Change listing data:
╔══

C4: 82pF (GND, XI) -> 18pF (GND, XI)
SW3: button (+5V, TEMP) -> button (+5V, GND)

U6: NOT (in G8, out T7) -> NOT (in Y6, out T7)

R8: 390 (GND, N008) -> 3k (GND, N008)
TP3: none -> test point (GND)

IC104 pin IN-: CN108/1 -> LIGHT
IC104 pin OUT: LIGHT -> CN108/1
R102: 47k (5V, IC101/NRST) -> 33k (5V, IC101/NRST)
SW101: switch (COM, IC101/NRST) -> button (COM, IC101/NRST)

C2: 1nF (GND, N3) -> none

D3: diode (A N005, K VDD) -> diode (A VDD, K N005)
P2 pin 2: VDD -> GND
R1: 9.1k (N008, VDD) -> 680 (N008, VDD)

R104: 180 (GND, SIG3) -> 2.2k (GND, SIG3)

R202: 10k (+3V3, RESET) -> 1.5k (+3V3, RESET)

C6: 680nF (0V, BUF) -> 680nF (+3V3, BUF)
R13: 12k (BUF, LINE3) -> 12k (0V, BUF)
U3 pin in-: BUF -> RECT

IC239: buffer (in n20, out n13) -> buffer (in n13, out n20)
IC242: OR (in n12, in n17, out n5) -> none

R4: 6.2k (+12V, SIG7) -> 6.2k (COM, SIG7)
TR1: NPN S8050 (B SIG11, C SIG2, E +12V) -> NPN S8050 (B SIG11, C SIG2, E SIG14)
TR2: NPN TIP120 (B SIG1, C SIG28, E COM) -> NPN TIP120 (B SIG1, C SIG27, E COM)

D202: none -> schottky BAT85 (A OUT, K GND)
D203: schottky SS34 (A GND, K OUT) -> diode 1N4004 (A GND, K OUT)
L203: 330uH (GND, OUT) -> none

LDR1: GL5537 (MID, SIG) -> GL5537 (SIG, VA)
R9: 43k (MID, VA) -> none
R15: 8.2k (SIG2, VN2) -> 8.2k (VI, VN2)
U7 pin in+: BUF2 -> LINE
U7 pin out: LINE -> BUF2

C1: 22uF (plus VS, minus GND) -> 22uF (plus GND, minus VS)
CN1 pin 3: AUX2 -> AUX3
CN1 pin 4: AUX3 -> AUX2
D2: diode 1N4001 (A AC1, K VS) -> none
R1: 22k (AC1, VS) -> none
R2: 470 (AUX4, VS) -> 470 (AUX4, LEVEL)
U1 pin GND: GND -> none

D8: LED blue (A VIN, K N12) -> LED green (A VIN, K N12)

╚══

> **WHAT TO PRODUCE**
Which lines of the records above hold the word "button"? Copy each one out.

> **RESULT**
SW3: button (+5V, TEMP) -> button (+5V, GND)
SW101: switch (COM, IC101/NRST) -> button (COM, IC101/NRST)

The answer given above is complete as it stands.